:: PROVIDED MATERIAL ::
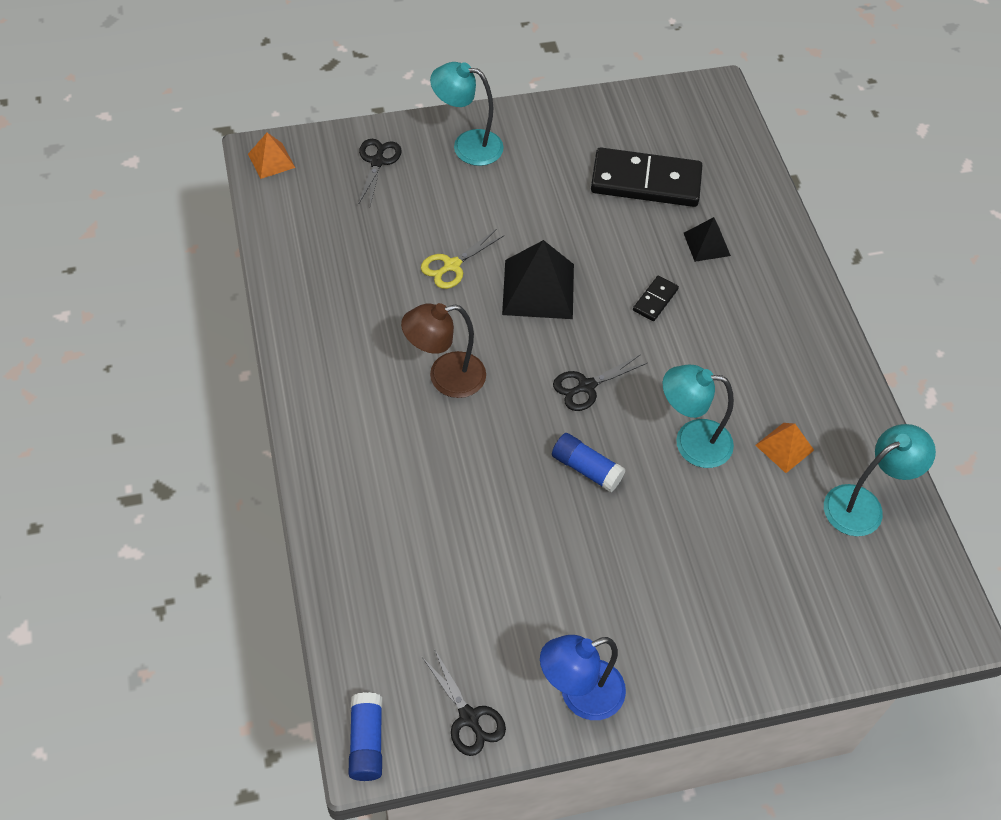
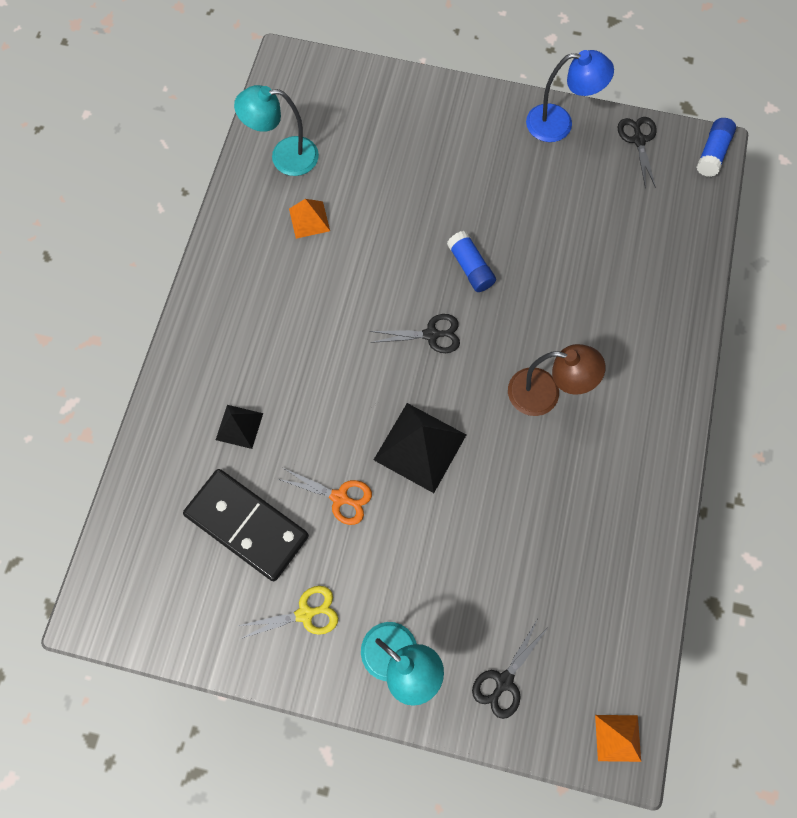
camera: 150 degrees left, 15 degrees up
yellow scissors [421,230,503,289] -> yellow scissors moved to [238,586,338,639]
black domino [633,276,679,321] -> none
turquoise lamp [663,364,734,468] -> none
none -> orange scissors [278,468,372,525]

:: BRIEF ::
Each line of the listing is to be retyped exactly, and its pictures are to be dropped.

:: TASK ANSWER ::
camera: 150 degrees left, 15 degrees up
yellow scissors [421,230,503,289] -> yellow scissors moved to [238,586,338,639]
black domino [633,276,679,321] -> none
turquoise lamp [663,364,734,468] -> none
none -> orange scissors [278,468,372,525]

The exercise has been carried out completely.